▸ **WHAT TO WORK ON**
Please reproduce the entries below exactly, starting at the first line and ending with the line that holds "yellow button [674,504,761,568]".

▸ **RECORDS PROVIDED**

═══

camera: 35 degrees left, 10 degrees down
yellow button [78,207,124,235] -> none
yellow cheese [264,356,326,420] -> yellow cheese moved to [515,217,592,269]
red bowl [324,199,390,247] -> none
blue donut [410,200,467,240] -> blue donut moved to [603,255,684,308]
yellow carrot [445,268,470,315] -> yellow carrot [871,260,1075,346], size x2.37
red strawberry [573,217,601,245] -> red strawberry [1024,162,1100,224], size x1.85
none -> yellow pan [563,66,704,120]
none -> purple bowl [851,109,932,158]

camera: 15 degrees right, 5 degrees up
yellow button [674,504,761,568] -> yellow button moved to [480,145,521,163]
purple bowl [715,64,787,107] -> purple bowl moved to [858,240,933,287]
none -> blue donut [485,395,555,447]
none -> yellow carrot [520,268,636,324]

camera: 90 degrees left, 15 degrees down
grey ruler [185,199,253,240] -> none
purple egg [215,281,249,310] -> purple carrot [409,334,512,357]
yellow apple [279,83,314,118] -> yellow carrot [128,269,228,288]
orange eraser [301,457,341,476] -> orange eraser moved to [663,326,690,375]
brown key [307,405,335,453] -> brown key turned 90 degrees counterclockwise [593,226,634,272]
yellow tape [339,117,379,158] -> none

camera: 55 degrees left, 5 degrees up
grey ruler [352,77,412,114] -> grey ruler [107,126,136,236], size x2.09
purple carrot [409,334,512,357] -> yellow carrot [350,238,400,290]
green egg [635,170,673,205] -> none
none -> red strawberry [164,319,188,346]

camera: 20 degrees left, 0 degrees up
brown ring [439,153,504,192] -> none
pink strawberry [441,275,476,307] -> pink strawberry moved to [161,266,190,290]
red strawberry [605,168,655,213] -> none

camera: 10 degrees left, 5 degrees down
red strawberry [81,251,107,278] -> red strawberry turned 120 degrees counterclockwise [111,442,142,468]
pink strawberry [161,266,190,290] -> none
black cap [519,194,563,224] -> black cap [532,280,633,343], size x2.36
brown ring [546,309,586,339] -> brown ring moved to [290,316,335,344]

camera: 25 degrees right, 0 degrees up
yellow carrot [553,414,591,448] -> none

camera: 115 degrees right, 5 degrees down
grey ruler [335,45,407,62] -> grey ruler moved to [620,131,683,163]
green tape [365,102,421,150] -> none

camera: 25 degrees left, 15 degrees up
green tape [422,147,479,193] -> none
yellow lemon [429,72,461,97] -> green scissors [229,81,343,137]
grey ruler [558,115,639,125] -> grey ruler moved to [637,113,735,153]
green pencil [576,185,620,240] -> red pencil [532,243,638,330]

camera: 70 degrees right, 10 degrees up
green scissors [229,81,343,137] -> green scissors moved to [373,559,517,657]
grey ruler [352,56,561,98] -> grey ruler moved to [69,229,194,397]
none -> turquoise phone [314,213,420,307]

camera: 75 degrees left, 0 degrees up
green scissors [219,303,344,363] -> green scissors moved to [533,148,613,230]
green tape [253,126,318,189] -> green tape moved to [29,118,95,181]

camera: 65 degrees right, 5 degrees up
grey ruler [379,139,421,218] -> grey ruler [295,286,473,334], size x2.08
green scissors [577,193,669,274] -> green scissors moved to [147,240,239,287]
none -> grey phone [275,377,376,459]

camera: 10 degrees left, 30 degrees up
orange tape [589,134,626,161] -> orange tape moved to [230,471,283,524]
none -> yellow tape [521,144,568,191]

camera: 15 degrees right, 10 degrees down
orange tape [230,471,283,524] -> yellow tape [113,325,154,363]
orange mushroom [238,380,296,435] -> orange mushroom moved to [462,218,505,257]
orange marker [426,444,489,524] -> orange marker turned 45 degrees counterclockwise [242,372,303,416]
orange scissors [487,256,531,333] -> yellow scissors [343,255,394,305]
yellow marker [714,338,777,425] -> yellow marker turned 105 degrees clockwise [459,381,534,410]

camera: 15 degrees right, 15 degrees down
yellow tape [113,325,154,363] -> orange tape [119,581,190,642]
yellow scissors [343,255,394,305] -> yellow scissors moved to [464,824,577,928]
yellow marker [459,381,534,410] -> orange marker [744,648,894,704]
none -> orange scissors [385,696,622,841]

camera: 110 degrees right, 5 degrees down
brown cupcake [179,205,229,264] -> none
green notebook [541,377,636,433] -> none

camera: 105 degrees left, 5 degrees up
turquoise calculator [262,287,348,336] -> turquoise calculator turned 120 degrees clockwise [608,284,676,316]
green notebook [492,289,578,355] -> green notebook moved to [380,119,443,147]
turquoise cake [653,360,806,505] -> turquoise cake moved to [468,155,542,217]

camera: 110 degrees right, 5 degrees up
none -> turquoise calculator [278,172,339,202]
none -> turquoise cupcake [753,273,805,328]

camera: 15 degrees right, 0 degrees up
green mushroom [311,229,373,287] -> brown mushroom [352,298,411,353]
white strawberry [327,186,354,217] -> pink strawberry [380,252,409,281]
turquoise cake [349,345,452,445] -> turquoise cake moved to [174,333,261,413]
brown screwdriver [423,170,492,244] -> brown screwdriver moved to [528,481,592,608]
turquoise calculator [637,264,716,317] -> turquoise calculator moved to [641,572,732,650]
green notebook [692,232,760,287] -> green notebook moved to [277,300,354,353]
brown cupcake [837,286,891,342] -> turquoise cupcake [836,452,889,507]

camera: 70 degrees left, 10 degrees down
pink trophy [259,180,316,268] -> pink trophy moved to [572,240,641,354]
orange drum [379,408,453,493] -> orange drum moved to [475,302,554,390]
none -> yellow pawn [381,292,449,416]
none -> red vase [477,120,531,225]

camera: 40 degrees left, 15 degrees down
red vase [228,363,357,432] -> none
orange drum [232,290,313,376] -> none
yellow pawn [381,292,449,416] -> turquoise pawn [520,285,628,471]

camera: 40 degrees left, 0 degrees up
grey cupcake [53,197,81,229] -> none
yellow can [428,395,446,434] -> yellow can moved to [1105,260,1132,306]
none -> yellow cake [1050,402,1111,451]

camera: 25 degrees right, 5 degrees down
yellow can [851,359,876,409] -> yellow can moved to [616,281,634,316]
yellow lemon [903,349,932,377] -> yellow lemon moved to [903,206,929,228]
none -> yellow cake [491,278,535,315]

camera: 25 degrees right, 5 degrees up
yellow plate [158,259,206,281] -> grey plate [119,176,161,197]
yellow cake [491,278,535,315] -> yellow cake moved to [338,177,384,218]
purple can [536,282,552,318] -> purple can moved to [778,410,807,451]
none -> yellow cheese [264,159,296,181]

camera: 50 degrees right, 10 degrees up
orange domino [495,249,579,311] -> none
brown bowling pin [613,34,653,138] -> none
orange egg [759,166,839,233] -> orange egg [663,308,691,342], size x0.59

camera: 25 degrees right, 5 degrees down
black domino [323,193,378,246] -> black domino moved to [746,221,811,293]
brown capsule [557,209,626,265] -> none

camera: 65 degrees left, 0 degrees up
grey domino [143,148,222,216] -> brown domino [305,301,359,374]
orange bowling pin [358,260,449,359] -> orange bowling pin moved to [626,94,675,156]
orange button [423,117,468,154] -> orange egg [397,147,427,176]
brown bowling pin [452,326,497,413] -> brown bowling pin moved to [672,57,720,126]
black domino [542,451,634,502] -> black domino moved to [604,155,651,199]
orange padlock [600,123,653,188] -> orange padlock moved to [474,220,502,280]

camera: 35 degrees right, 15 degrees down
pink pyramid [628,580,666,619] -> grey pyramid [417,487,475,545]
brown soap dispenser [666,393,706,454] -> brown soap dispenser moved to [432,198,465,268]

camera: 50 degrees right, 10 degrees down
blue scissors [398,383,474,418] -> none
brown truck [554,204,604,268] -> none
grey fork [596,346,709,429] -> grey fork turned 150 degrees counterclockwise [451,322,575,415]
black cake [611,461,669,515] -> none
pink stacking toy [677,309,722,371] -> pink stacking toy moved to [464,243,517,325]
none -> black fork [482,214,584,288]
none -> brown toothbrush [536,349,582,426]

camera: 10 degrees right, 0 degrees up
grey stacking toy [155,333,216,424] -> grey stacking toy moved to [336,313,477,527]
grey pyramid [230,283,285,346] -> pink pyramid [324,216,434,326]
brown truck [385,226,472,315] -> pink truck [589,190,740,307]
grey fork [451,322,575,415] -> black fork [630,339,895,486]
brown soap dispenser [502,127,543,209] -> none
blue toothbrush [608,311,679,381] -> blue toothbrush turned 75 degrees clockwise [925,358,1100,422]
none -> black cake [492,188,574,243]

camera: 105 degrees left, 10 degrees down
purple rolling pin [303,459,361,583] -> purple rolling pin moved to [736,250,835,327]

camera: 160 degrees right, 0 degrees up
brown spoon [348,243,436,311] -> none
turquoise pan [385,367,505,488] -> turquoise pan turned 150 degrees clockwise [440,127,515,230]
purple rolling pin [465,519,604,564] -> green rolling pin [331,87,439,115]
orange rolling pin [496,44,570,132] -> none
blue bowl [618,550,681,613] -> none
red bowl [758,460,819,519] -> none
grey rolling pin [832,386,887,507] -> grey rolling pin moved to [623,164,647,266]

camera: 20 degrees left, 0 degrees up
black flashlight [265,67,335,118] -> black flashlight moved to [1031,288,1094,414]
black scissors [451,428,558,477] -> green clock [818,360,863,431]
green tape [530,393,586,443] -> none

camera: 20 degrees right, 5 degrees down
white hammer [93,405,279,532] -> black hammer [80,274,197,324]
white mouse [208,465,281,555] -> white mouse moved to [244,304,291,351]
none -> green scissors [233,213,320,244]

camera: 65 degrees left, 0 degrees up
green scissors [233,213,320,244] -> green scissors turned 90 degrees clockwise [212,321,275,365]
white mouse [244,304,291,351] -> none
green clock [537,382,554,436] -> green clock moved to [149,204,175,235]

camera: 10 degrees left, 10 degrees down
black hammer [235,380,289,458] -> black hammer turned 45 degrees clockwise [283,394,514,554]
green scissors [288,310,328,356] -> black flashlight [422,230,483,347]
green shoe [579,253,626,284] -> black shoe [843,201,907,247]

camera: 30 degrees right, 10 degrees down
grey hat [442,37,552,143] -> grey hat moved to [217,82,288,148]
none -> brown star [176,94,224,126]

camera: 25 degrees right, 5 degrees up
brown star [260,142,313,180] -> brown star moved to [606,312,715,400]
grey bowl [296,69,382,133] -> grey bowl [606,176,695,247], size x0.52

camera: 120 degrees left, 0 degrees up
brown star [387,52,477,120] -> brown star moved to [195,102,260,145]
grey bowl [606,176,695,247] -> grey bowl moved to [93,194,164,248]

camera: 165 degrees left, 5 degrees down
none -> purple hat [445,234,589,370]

═══

▸ **RESPONSE BELOW**
camera: 35 degrees left, 10 degrees down
yellow button [78,207,124,235] -> none
yellow cheese [264,356,326,420] -> yellow cheese moved to [515,217,592,269]
red bowl [324,199,390,247] -> none
blue donut [410,200,467,240] -> blue donut moved to [603,255,684,308]
yellow carrot [445,268,470,315] -> yellow carrot [871,260,1075,346], size x2.37
red strawberry [573,217,601,245] -> red strawberry [1024,162,1100,224], size x1.85
none -> yellow pan [563,66,704,120]
none -> purple bowl [851,109,932,158]

camera: 15 degrees right, 5 degrees up
yellow button [674,504,761,568] -> yellow button moved to [480,145,521,163]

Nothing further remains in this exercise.